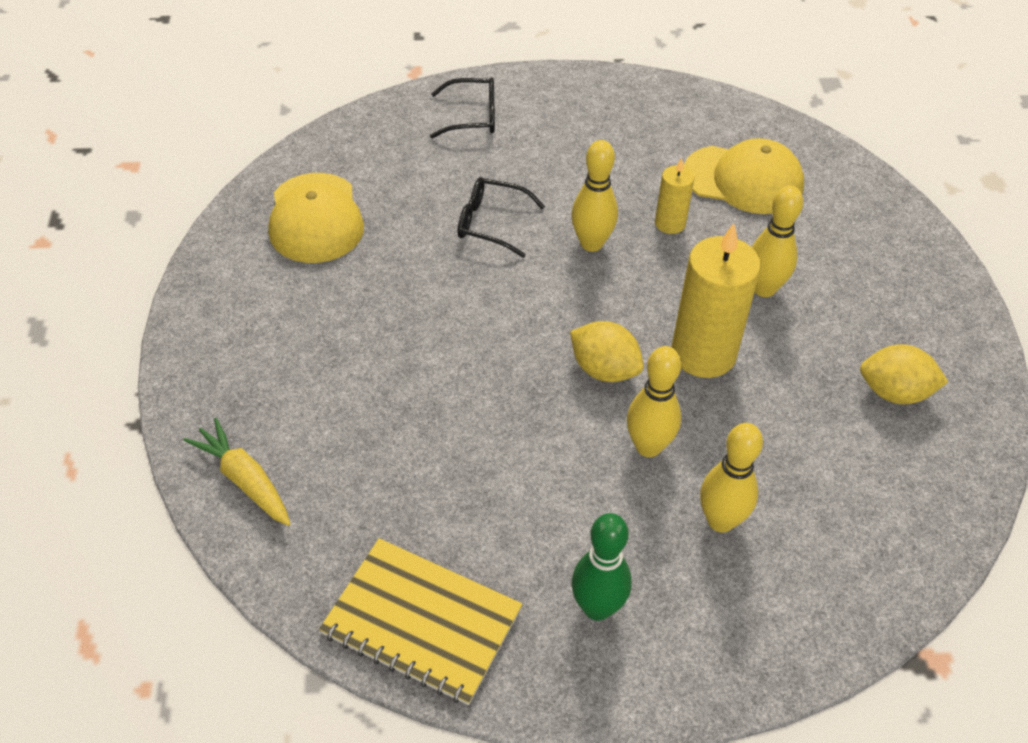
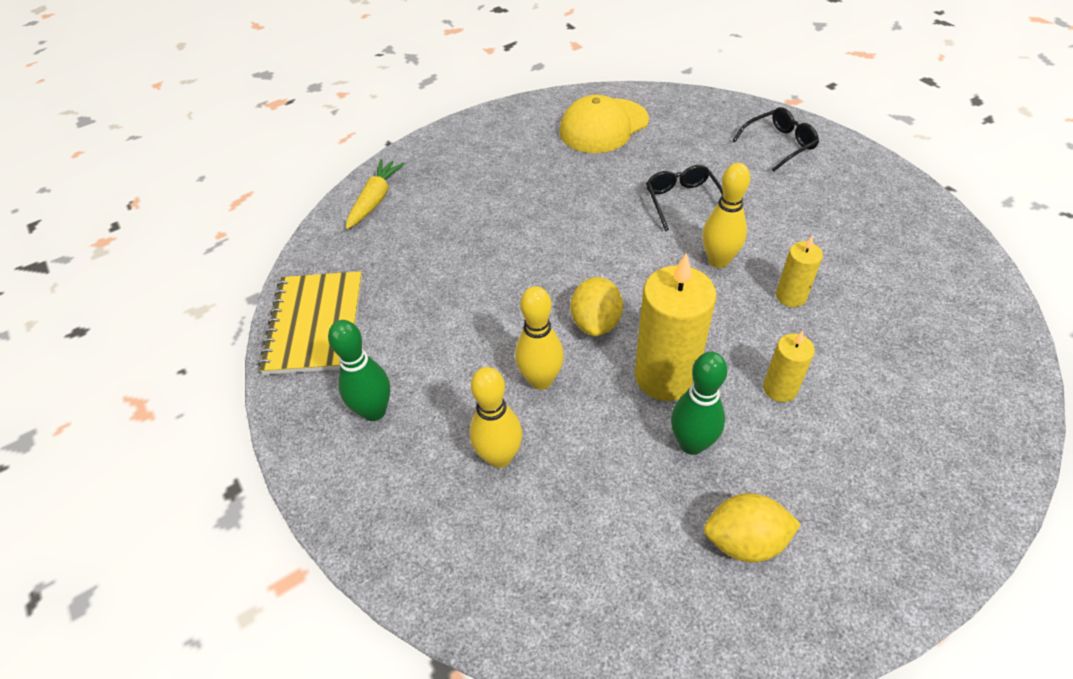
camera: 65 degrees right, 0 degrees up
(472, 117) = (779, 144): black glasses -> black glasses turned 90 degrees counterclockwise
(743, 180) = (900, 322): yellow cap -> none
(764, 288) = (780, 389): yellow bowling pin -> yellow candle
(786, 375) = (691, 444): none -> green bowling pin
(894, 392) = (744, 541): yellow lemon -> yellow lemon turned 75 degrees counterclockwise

──────

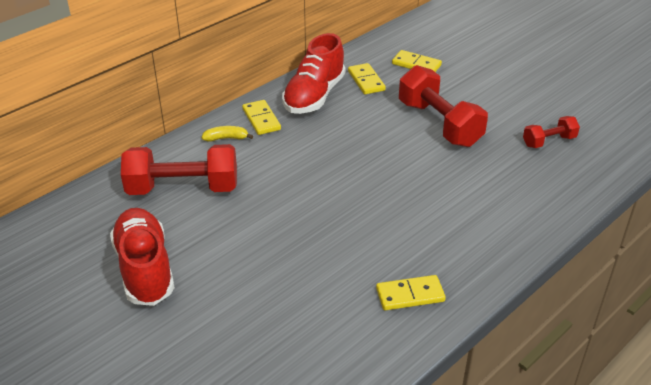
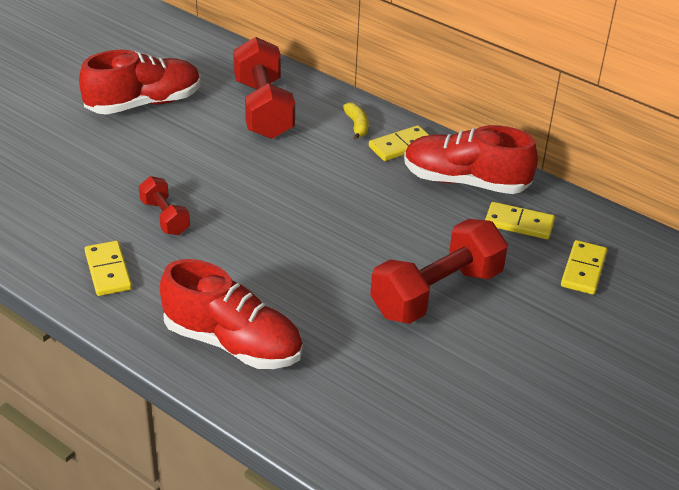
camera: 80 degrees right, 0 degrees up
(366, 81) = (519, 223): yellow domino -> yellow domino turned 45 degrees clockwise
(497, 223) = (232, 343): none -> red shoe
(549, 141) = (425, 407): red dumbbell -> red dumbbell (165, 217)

──────

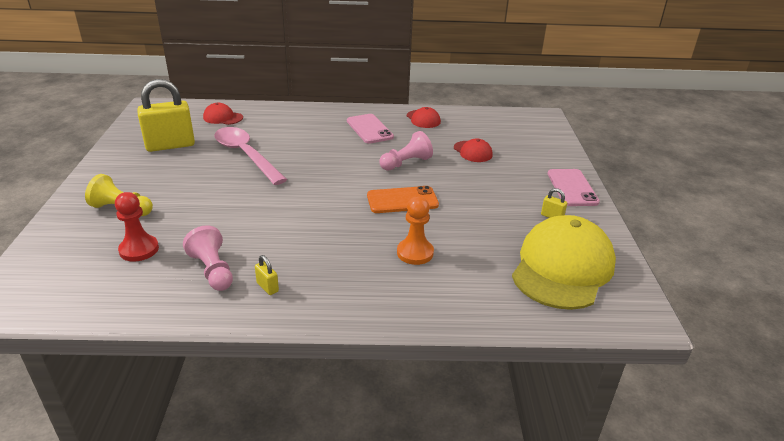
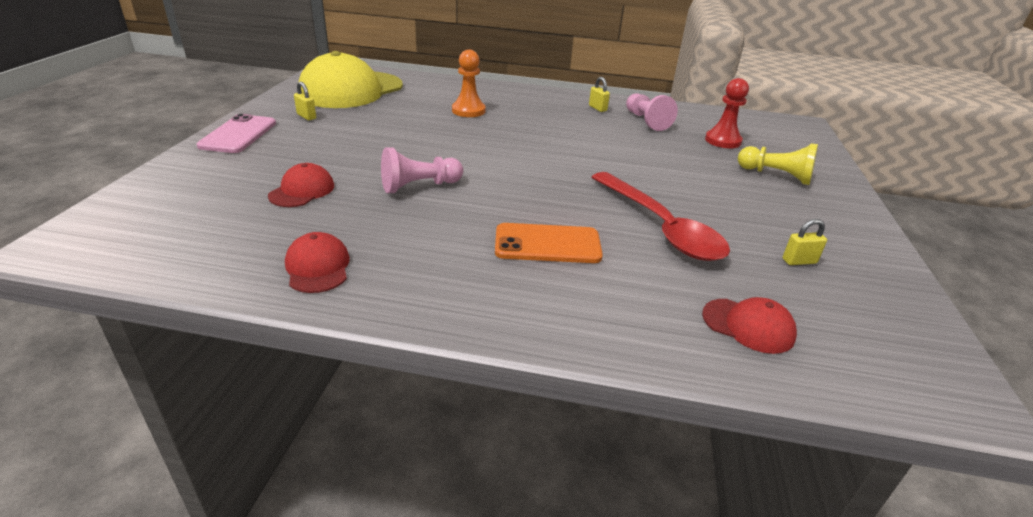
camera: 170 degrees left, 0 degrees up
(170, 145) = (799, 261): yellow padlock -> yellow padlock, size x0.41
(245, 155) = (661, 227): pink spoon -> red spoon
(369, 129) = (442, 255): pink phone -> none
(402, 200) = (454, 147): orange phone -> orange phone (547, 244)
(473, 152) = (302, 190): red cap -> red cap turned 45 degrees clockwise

──────

**Activity**
All lines above from the one holding "camera: 65 degrees right, 0 degrees up" to the one holding "(894, 392) = (744, 541): yellow", inclusive, are to be copied exactly; no other line is wanted.

**Task output**
camera: 65 degrees right, 0 degrees up
(472, 117) = (779, 144): black glasses -> black glasses turned 90 degrees counterclockwise
(743, 180) = (900, 322): yellow cap -> none
(764, 288) = (780, 389): yellow bowling pin -> yellow candle
(786, 375) = (691, 444): none -> green bowling pin
(894, 392) = (744, 541): yellow lemon -> yellow lemon turned 75 degrees counterclockwise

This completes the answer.